■ **YOUR ASSIGNMENT**
Copy each line of the data below in which the word "pink" can be found.

==========

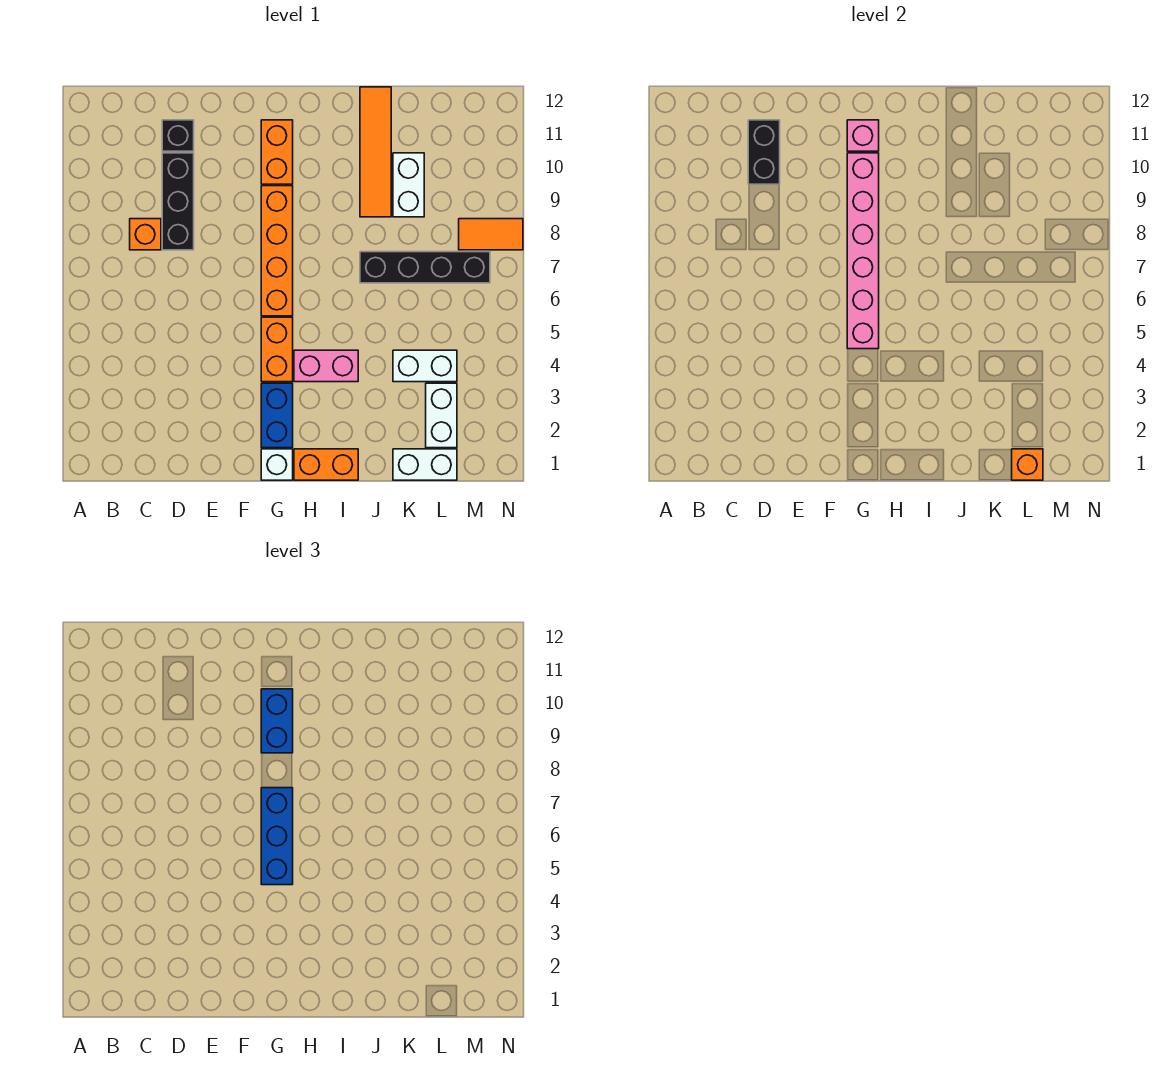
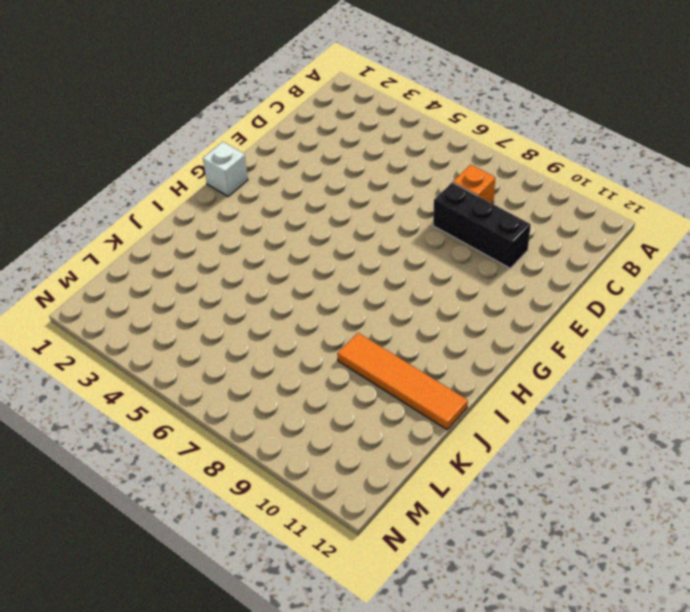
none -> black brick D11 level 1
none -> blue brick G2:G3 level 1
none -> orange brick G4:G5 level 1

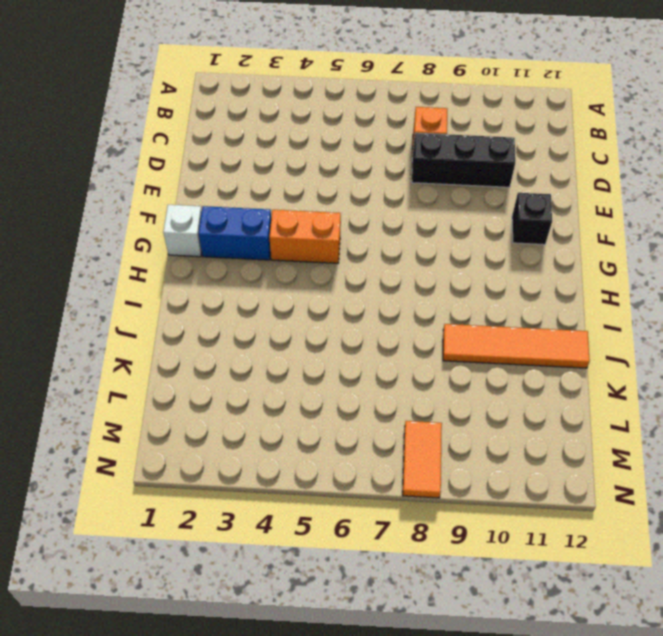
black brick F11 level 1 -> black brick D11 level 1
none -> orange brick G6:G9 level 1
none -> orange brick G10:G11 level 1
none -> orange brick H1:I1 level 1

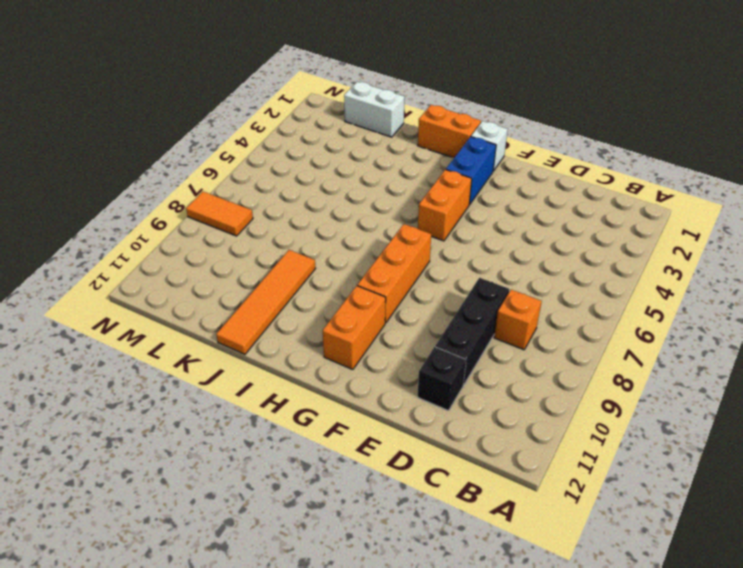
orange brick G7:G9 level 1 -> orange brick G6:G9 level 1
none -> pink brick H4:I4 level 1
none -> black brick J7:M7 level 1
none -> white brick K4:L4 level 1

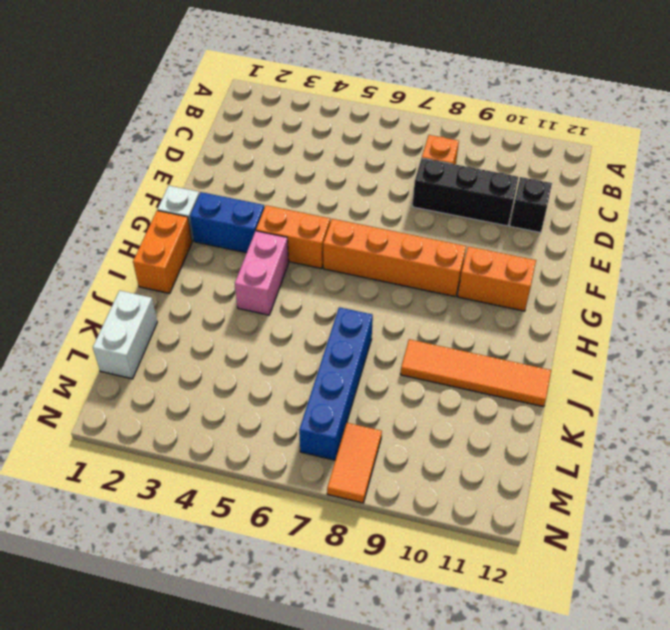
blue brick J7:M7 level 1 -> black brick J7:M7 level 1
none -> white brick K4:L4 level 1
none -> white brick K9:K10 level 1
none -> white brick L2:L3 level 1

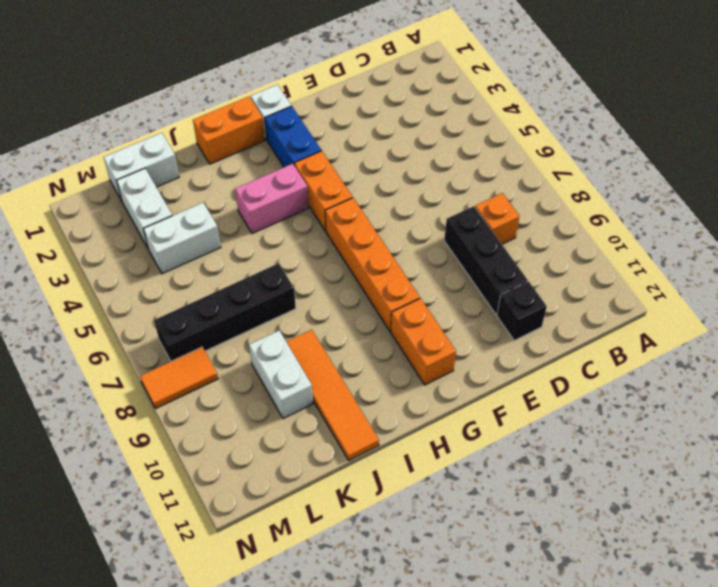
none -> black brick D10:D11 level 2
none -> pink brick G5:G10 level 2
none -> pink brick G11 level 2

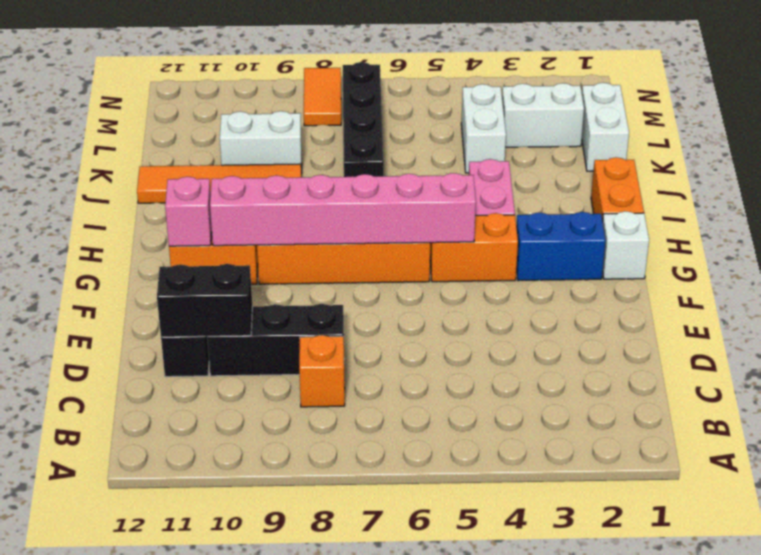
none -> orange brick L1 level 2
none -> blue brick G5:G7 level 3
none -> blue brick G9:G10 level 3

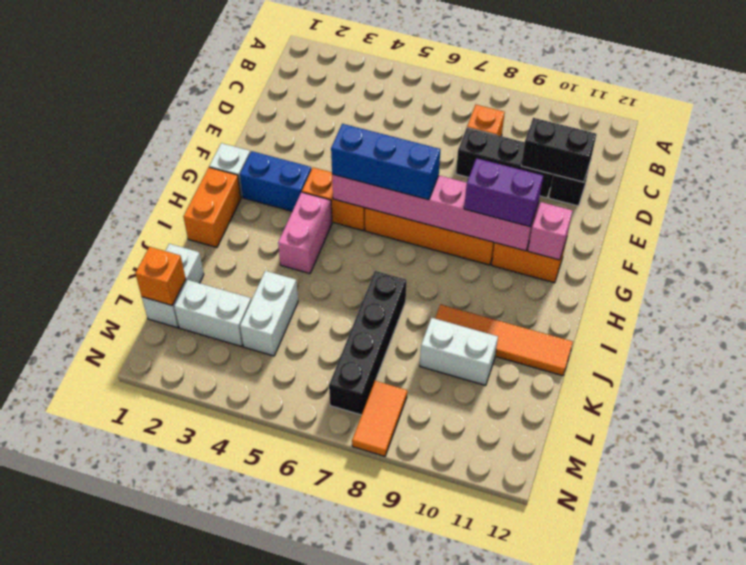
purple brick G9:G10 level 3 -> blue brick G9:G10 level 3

==========

■ **EXPECTED OUTPUT**
none -> pink brick H4:I4 level 1
none -> pink brick G5:G10 level 2
none -> pink brick G11 level 2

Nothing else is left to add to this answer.